(Data shown)

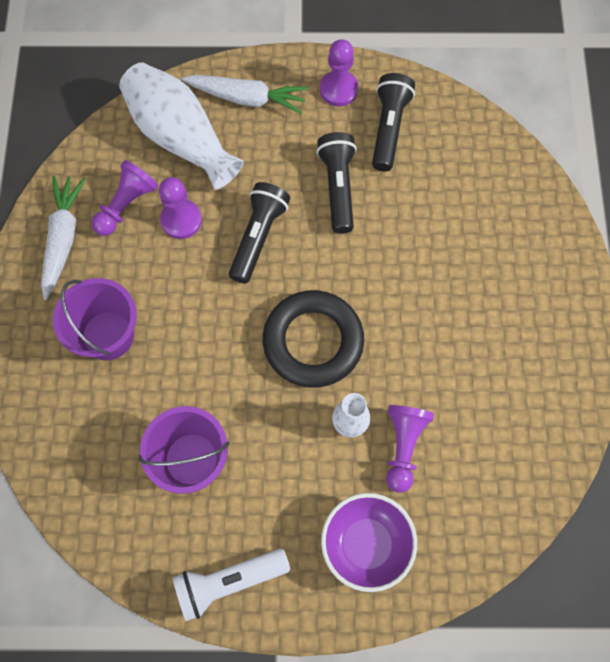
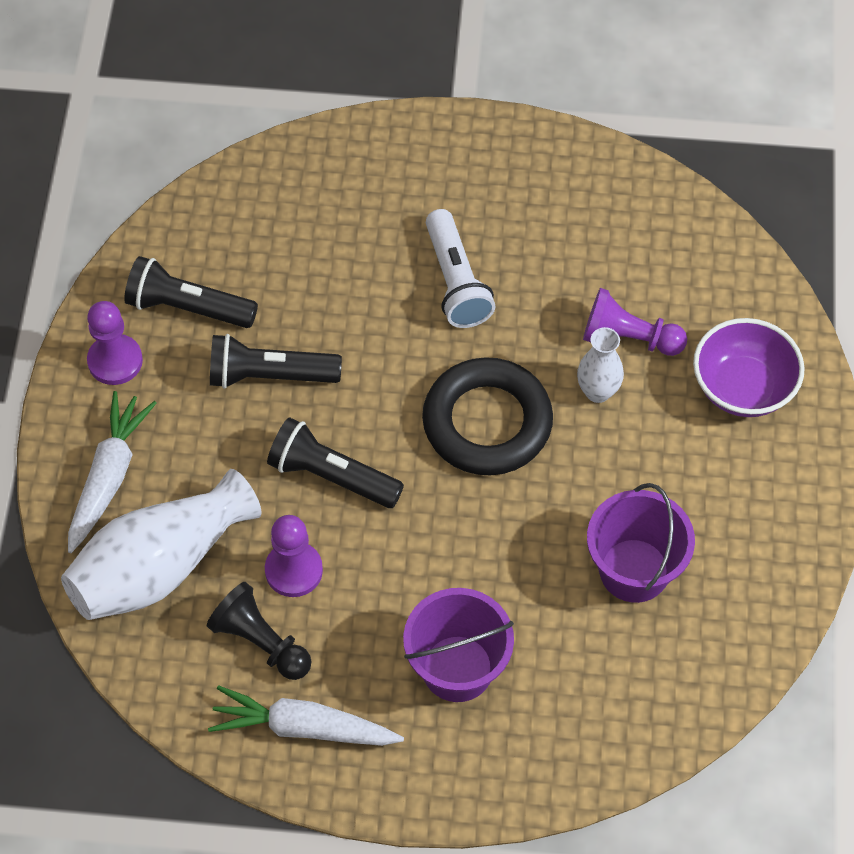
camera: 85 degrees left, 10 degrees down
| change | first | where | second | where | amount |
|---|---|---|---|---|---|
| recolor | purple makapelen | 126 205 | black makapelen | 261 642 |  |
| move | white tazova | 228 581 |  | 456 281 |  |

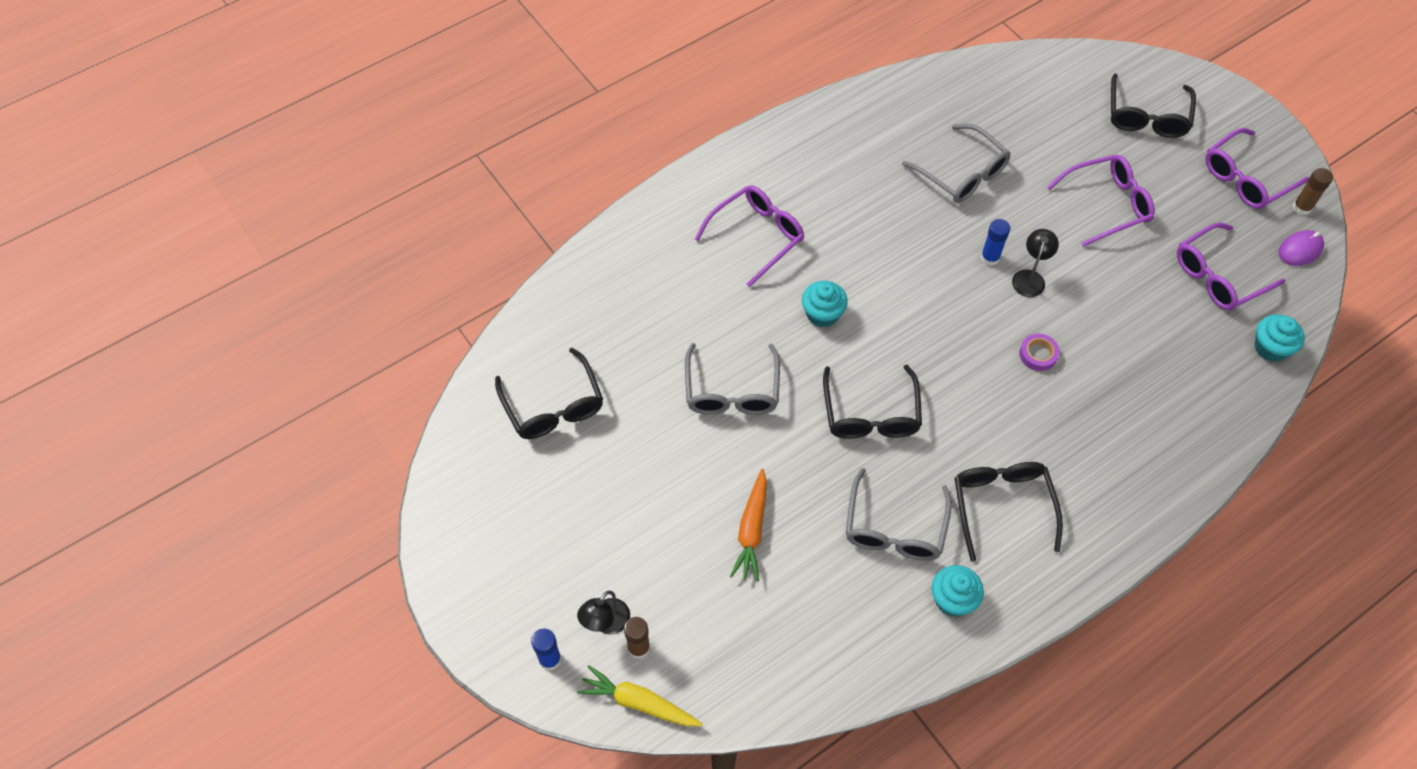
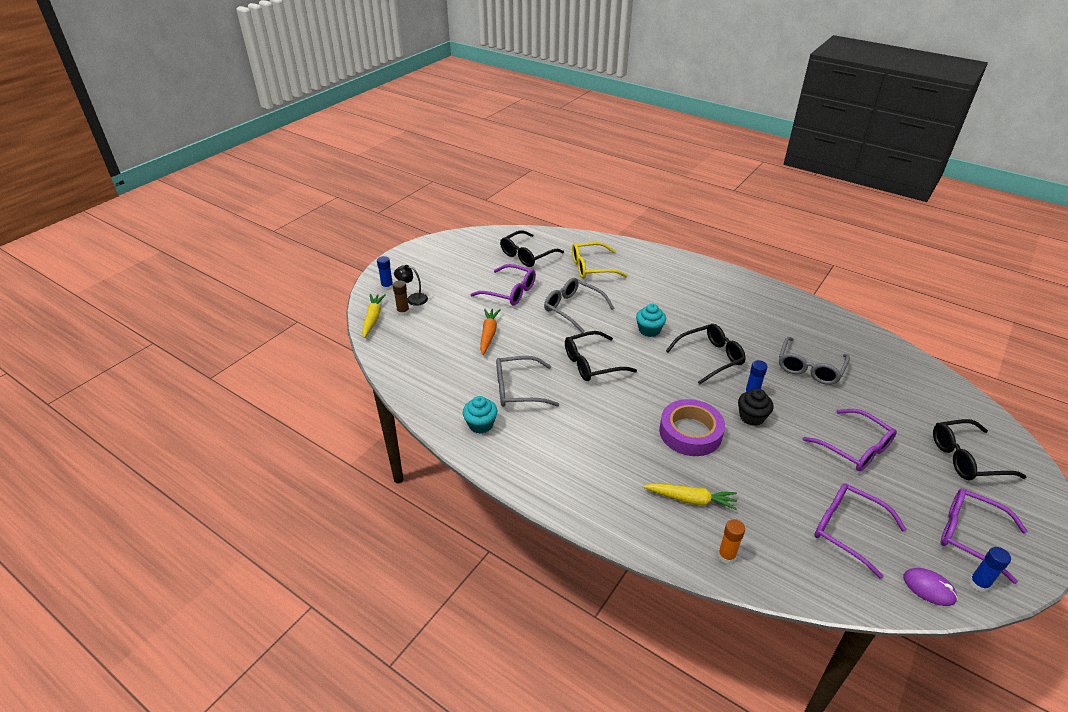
camera: 70 degrees right, 20 degrees down
| change | first | where | second | where | amount |
|---|---|---|---|---|---|
| rotate | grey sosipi | 732 392 |  | 572 308 | 60 degrees clockwise |
| move | purple sosipi | 757 236 |  | 510 292 |  |
| rotate | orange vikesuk | 752 530 |  | 488 334 | 105 degrees clockwise |
| move | black sosipi | 1001 505 |  | 711 357 |  |
| replace | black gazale | 1030 277 | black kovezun | 752 417 |  |
| resize | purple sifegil | 1038 354 |  | 690 432 | x2.19 |
| delete | turquoise kovezun | 1270 348 |  |  |  |
| recolor | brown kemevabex | 1302 207 | blue kemevabex | 979 583 |  |
| insert |  |  | yellow sosipi | 591 267 |  |
| insert |  |  | yellow vikesuk | 691 500 |  |
| insert |  |  | orange kemevabex | 726 556 |  |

(End Data shown)

■ Work task ■
Copy every line of the data exactly as written, excluding the pictures.

■ Completed exercise ■
camera: 85 degrees left, 10 degrees down
| change | first | where | second | where | amount |
|---|---|---|---|---|---|
| recolor | purple makapelen | 126 205 | black makapelen | 261 642 |  |
| move | white tazova | 228 581 |  | 456 281 |  |

camera: 70 degrees right, 20 degrees down
| change | first | where | second | where | amount |
|---|---|---|---|---|---|
| rotate | grey sosipi | 732 392 |  | 572 308 | 60 degrees clockwise |
| move | purple sosipi | 757 236 |  | 510 292 |  |
| rotate | orange vikesuk | 752 530 |  | 488 334 | 105 degrees clockwise |
| move | black sosipi | 1001 505 |  | 711 357 |  |
| replace | black gazale | 1030 277 | black kovezun | 752 417 |  |
| resize | purple sifegil | 1038 354 |  | 690 432 | x2.19 |
| delete | turquoise kovezun | 1270 348 |  |  |  |
| recolor | brown kemevabex | 1302 207 | blue kemevabex | 979 583 |  |
| insert |  |  | yellow sosipi | 591 267 |  |
| insert |  |  | yellow vikesuk | 691 500 |  |
| insert |  |  | orange kemevabex | 726 556 |  |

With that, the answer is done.